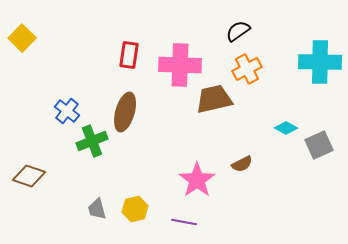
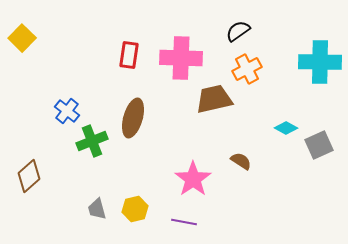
pink cross: moved 1 px right, 7 px up
brown ellipse: moved 8 px right, 6 px down
brown semicircle: moved 1 px left, 3 px up; rotated 120 degrees counterclockwise
brown diamond: rotated 60 degrees counterclockwise
pink star: moved 4 px left, 1 px up
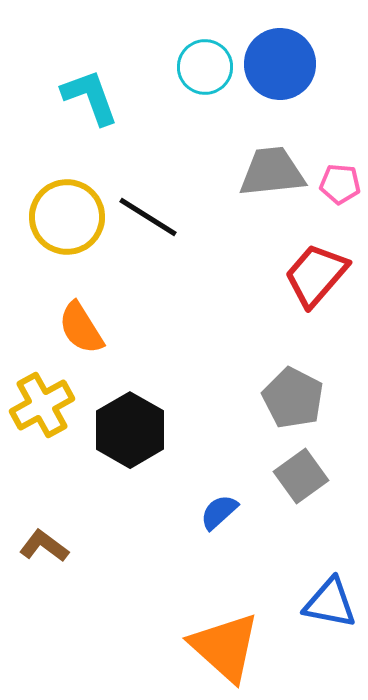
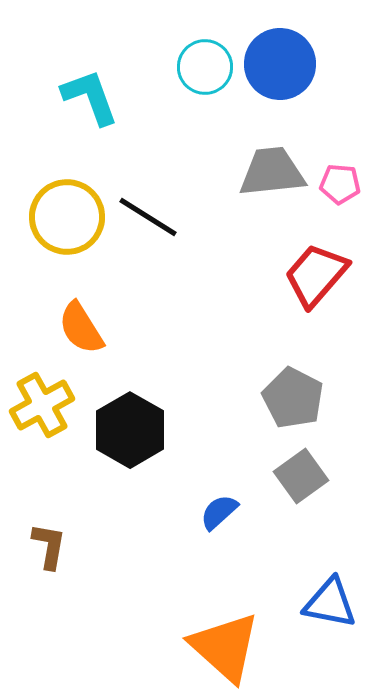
brown L-shape: moved 5 px right; rotated 63 degrees clockwise
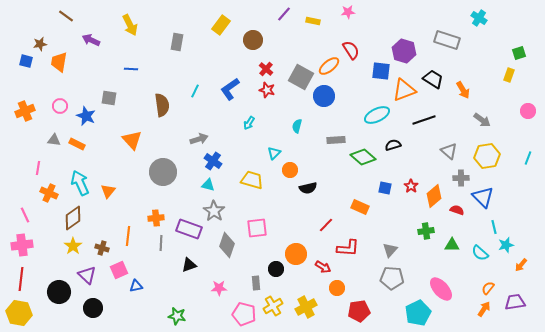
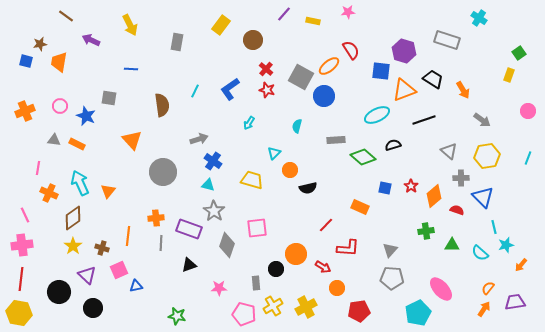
green square at (519, 53): rotated 16 degrees counterclockwise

- - - -

▸ TASK INSTRUCTIONS
Nothing in the records should be changed in the copy, but the pictures must be left out.

▸ RESULT
pink cross: moved 1 px right, 7 px up
brown ellipse: moved 8 px right, 6 px down
brown semicircle: moved 1 px left, 3 px up; rotated 120 degrees counterclockwise
brown diamond: rotated 60 degrees counterclockwise
pink star: moved 4 px left, 1 px up
brown L-shape: moved 5 px right; rotated 63 degrees clockwise
green square at (519, 53): rotated 16 degrees counterclockwise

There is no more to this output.